_Exercise description_:
Would you return the data exactly as given, except for its pictures?

_Excerpted data_:

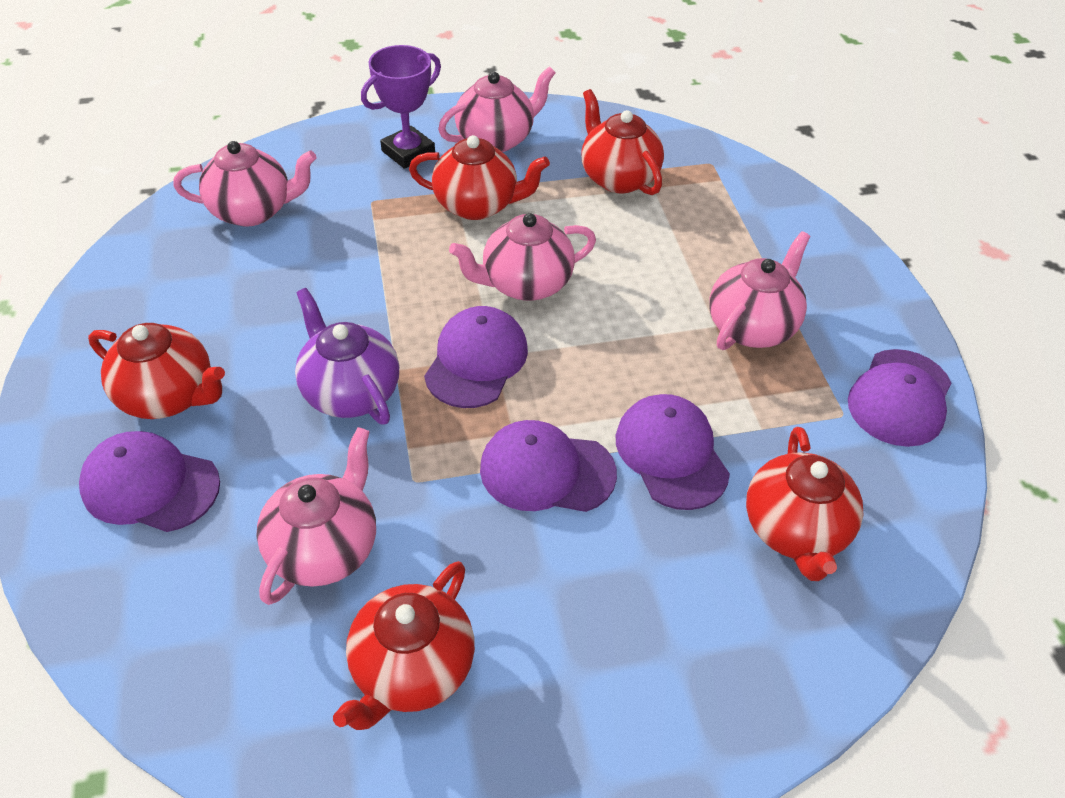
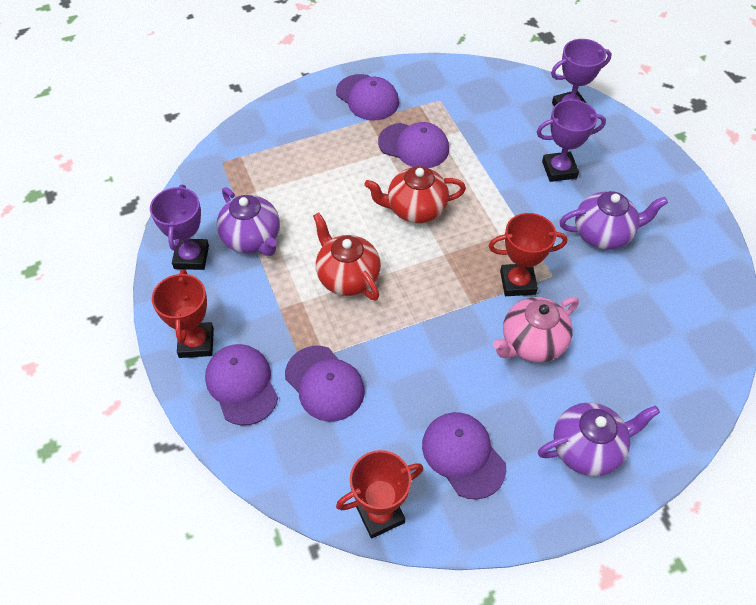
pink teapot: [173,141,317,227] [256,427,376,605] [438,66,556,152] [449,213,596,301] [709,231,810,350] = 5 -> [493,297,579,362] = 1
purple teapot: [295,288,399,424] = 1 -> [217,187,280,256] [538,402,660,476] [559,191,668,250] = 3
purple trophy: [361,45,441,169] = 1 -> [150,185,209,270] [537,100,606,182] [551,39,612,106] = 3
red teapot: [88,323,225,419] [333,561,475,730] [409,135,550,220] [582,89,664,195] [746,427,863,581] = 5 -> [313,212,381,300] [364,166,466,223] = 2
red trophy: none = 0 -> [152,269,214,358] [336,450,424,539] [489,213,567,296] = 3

_Answer area_:
pink teapot: [173,141,317,227] [256,427,376,605] [438,66,556,152] [449,213,596,301] [709,231,810,350] = 5 -> [493,297,579,362] = 1
purple teapot: [295,288,399,424] = 1 -> [217,187,280,256] [538,402,660,476] [559,191,668,250] = 3
purple trophy: [361,45,441,169] = 1 -> [150,185,209,270] [537,100,606,182] [551,39,612,106] = 3
red teapot: [88,323,225,419] [333,561,475,730] [409,135,550,220] [582,89,664,195] [746,427,863,581] = 5 -> [313,212,381,300] [364,166,466,223] = 2
red trophy: none = 0 -> [152,269,214,358] [336,450,424,539] [489,213,567,296] = 3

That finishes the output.